Task to carry out: Each line below that holds the word "carrot" counts toward the answer; reply with the total number only.

Records supplied:
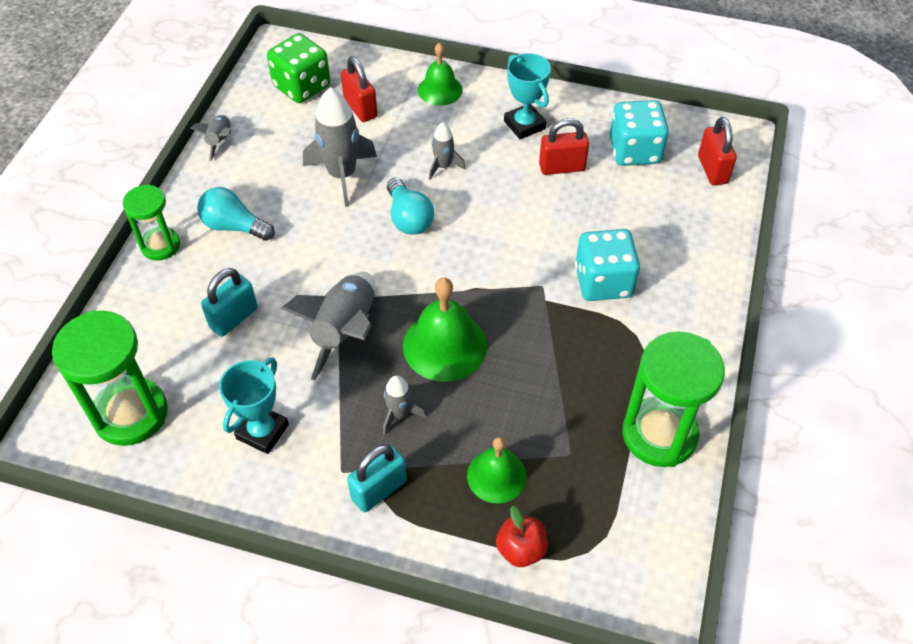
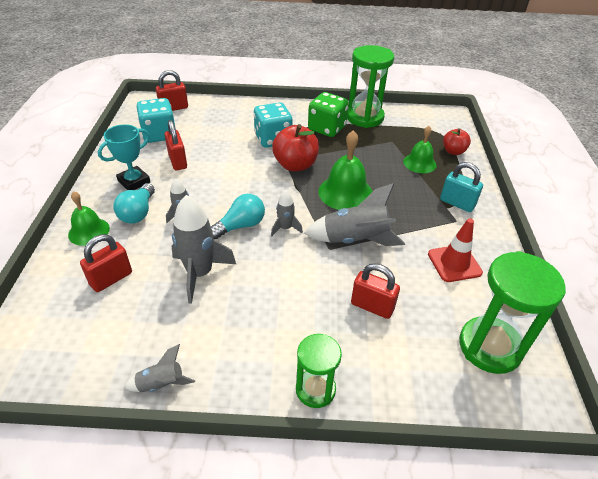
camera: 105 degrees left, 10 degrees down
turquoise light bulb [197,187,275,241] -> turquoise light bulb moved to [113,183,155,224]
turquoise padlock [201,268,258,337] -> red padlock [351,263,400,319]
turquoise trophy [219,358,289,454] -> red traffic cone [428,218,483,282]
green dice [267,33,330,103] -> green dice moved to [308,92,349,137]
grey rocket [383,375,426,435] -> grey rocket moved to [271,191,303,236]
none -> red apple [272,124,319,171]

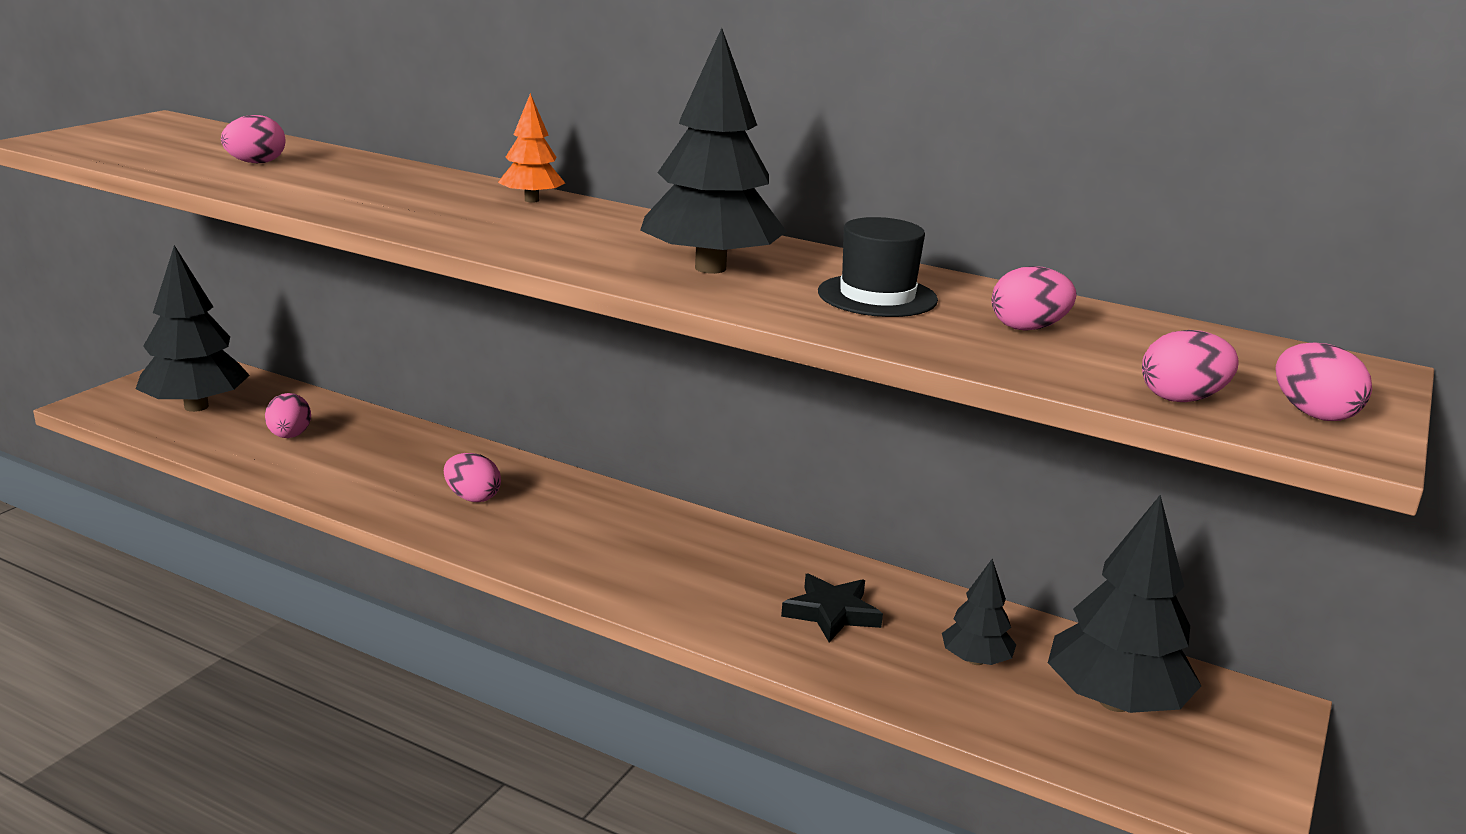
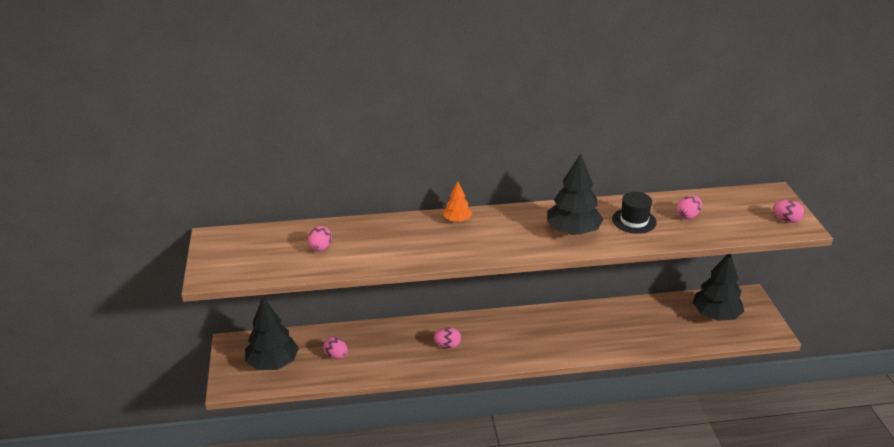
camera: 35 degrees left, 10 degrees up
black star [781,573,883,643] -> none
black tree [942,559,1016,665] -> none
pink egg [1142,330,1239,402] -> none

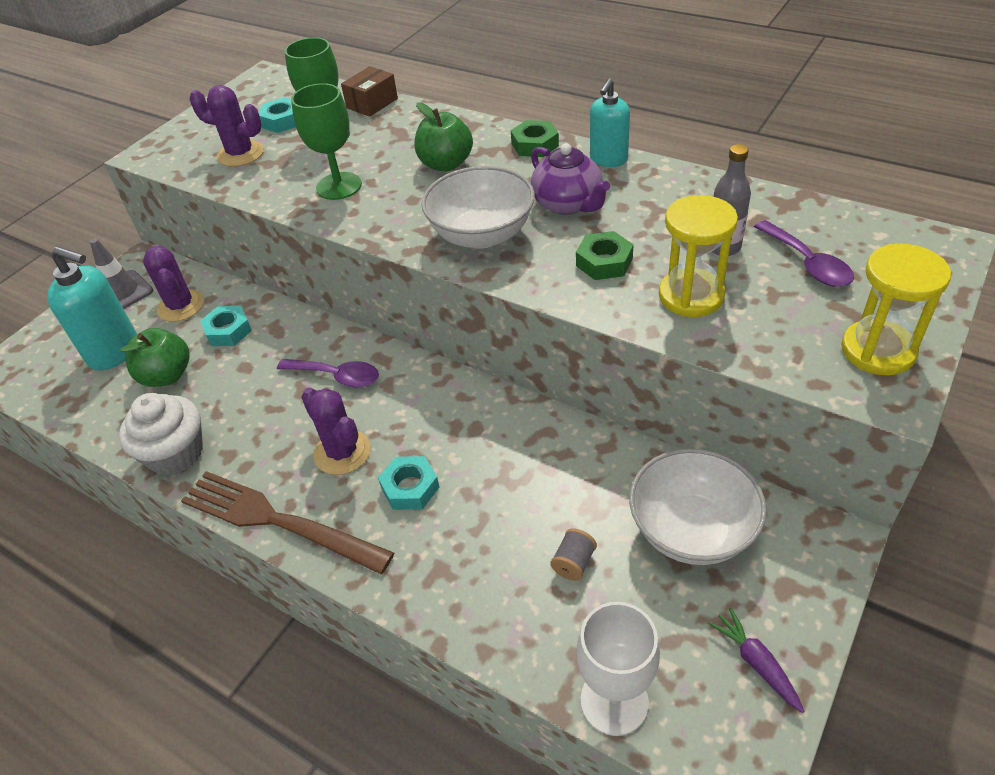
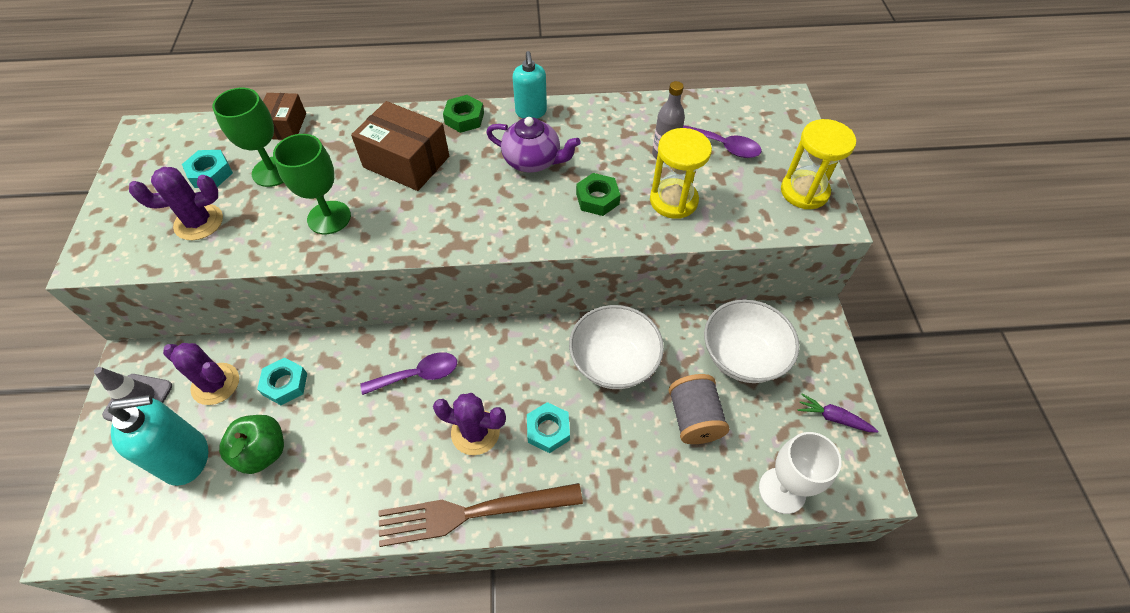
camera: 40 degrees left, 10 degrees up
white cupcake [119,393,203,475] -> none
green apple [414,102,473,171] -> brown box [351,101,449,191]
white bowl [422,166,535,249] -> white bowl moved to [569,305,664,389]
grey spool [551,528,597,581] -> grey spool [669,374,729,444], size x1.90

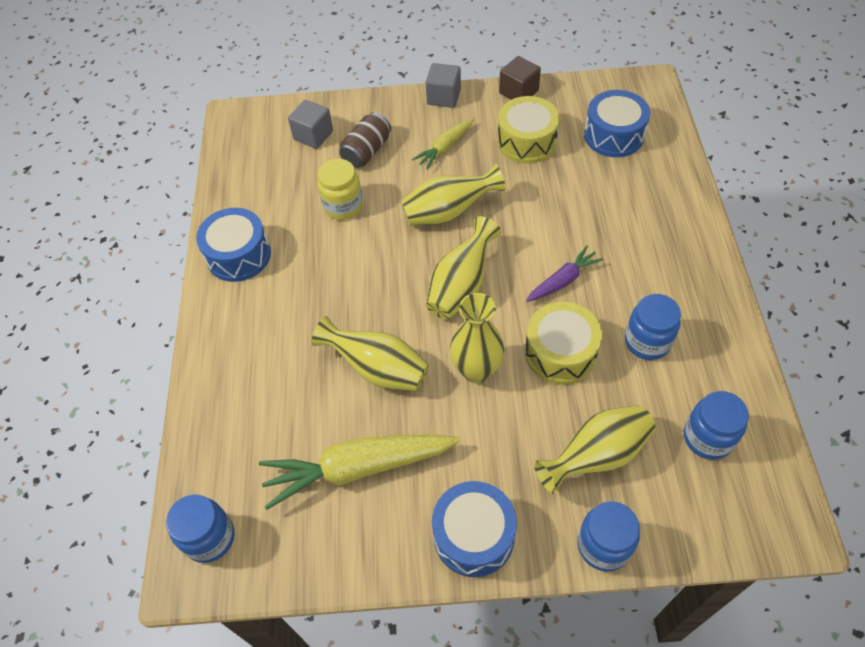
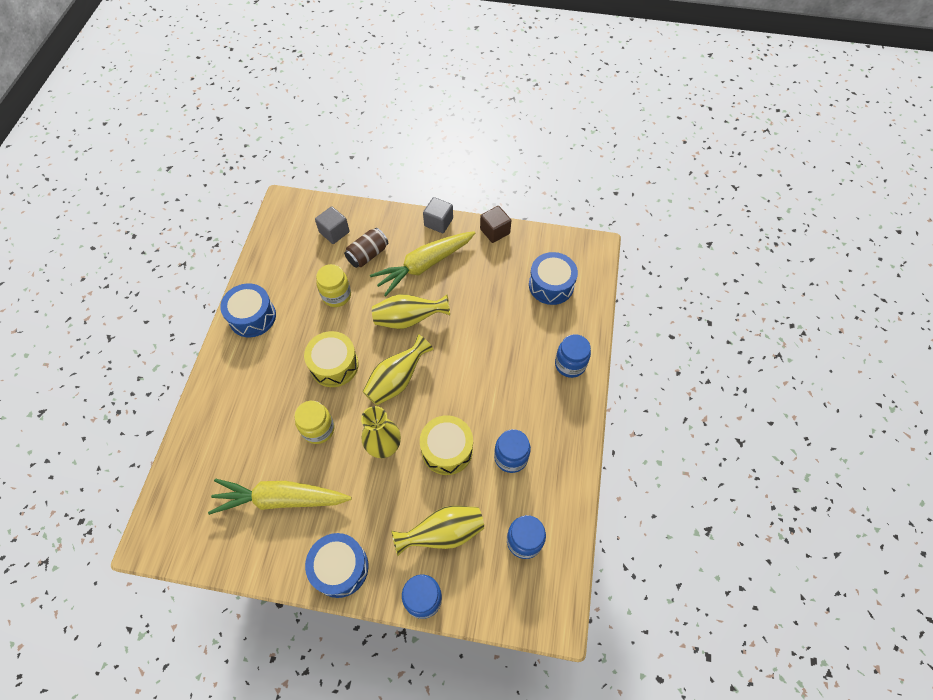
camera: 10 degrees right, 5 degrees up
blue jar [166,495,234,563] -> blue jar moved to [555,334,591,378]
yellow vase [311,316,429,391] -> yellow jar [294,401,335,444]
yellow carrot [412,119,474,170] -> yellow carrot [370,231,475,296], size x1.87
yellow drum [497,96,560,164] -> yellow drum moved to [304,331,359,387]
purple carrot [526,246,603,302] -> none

Exercise result: 2